#### WHAT YOU NEED TO DO:
With the pictures left out, retype exactly the lines below starting at the line that contains "C8: 150nF (+24V, VCC) -> 150nF (GND, VCC)" and ending at the line that contains "D7: diode (A".
(EXTRACTED INFORMATION begins)
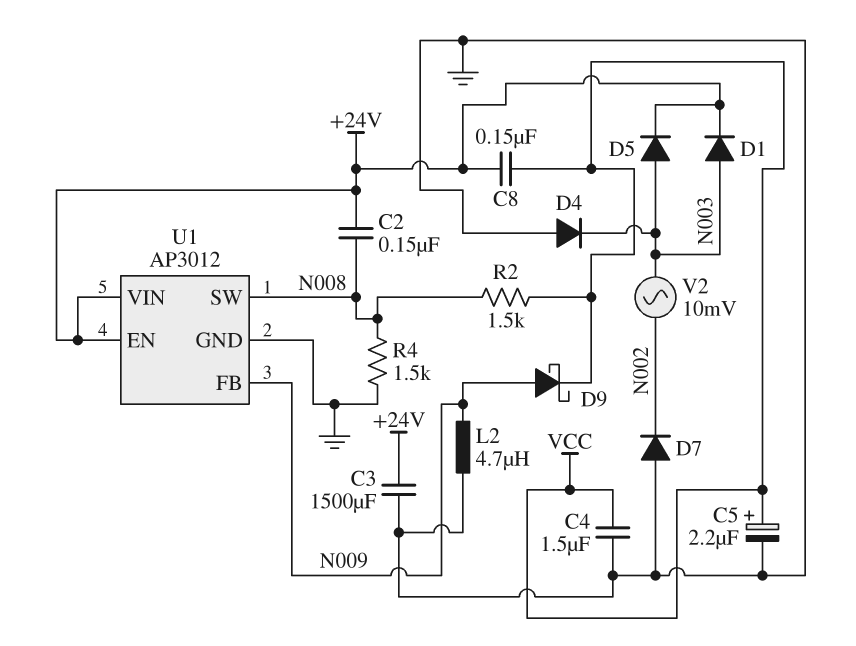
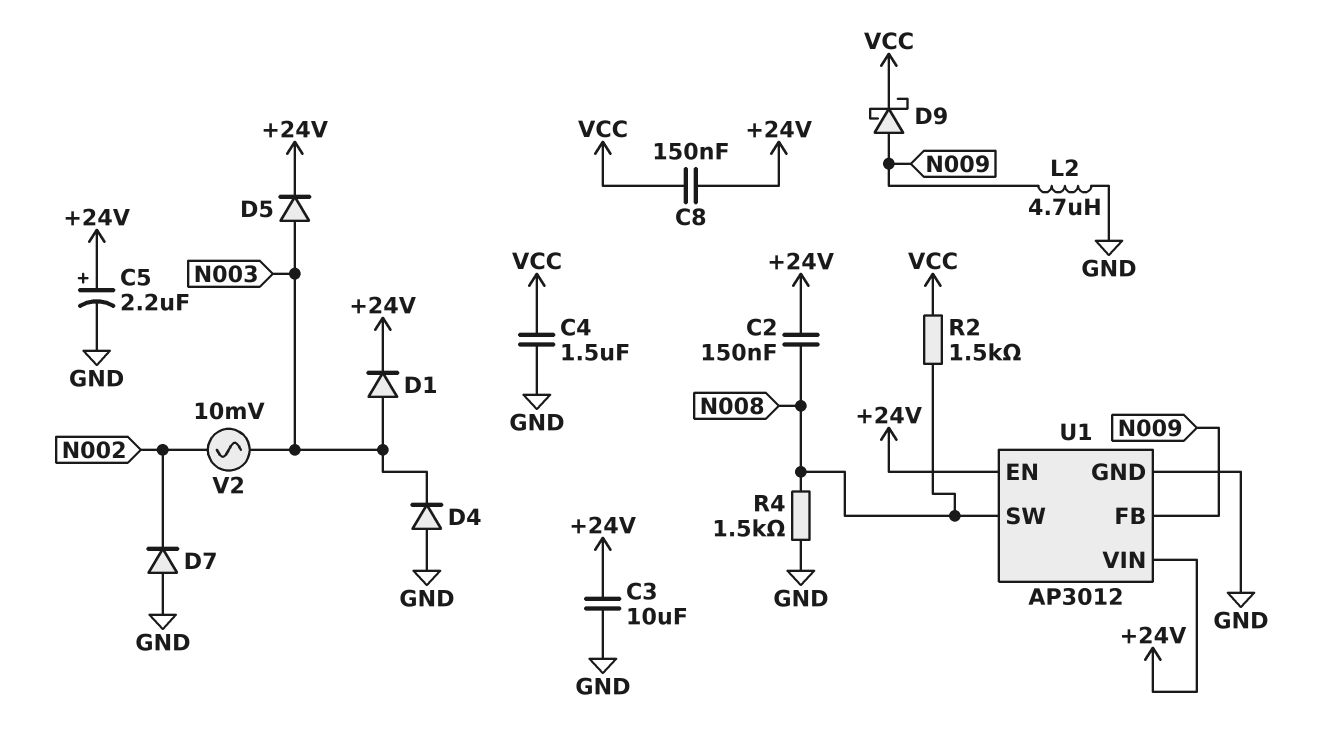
C3: 1500uF (+24V, GND) -> 10uF (+24V, GND)
C5: 2.2uF (plus VCC, minus GND) -> 2.2uF (plus +24V, minus GND)

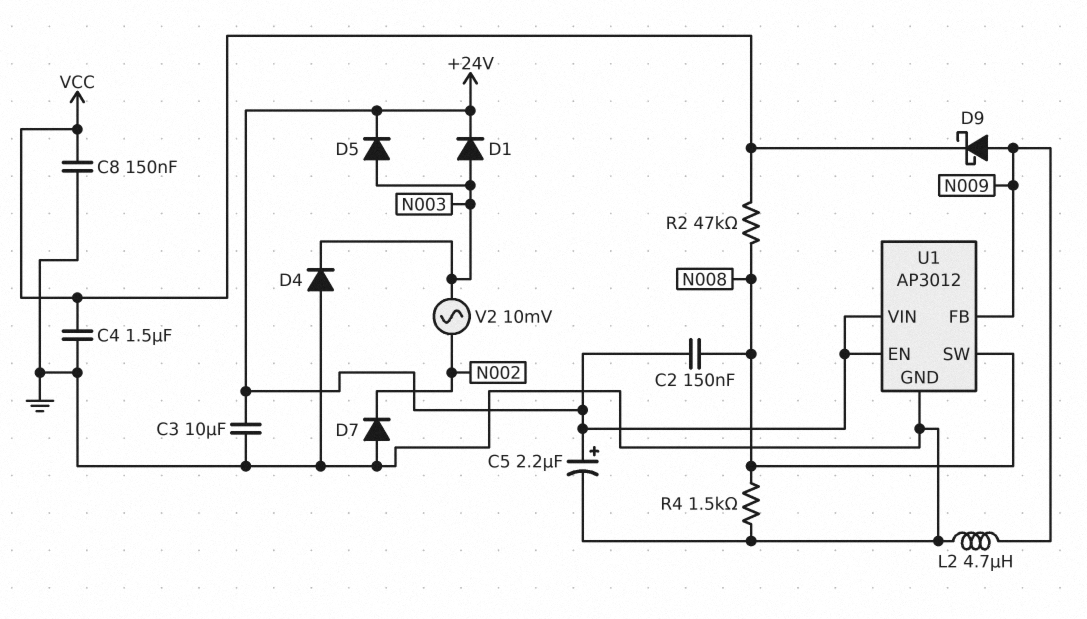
C8: 150nF (+24V, VCC) -> 150nF (GND, VCC)
R2: 1.5k (N008, VCC) -> 47k (N008, VCC)

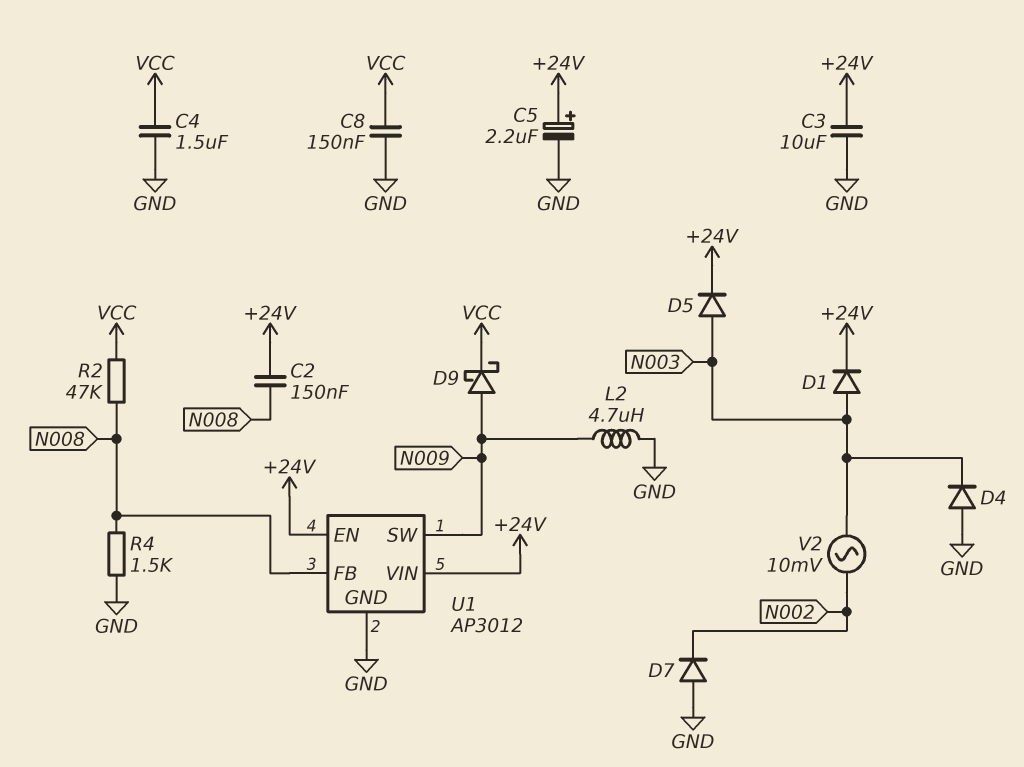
U1 pin FB: N009 -> N008
U1 pin SW: N008 -> N009

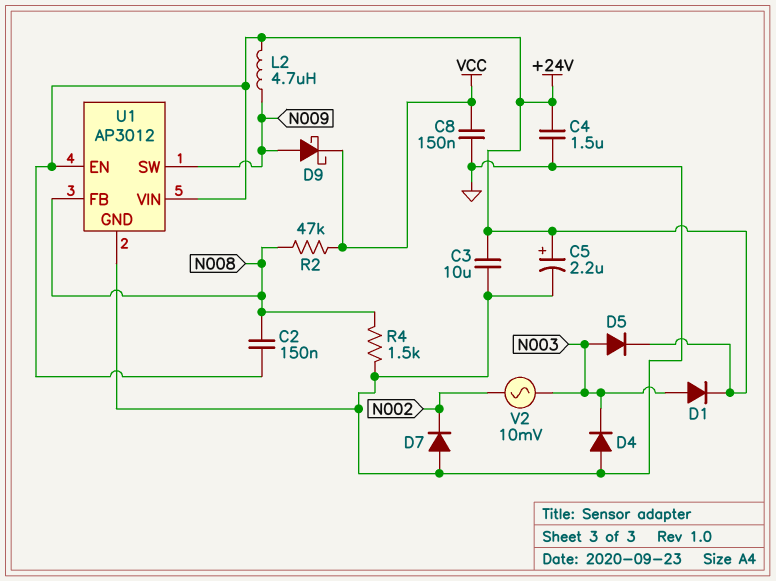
C4: 1.5uF (GND, VCC) -> 1.5uF (+24V, GND)
L2: 4.7uH (GND, N009) -> 4.7uH (+24V, N009)

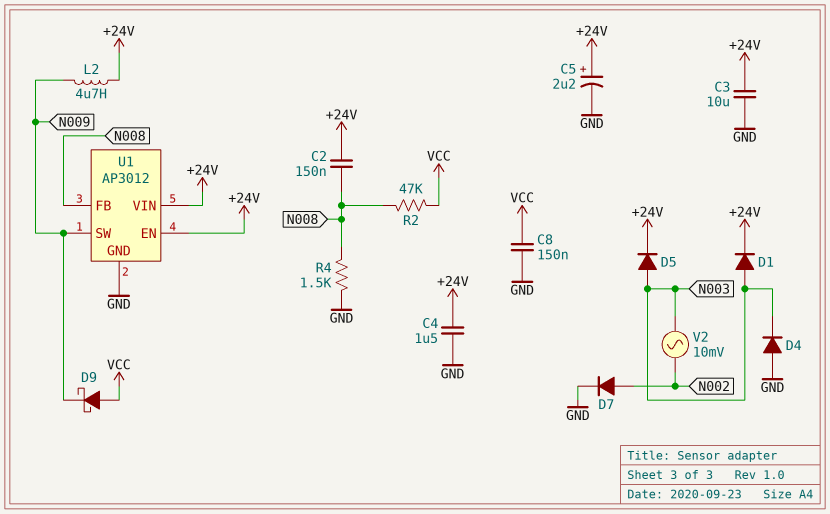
D7: diode (A GND, K N002) -> diode (A N002, K GND)
D9: schottky (A N009, K VCC) -> schottky (A VCC, K N009)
(EXTRACTED INFORMATION ends)
#### RESPONSE AREA:
C8: 150nF (+24V, VCC) -> 150nF (GND, VCC)
R2: 1.5k (N008, VCC) -> 47k (N008, VCC)

U1 pin FB: N009 -> N008
U1 pin SW: N008 -> N009

C4: 1.5uF (GND, VCC) -> 1.5uF (+24V, GND)
L2: 4.7uH (GND, N009) -> 4.7uH (+24V, N009)

D7: diode (A GND, K N002) -> diode (A N002, K GND)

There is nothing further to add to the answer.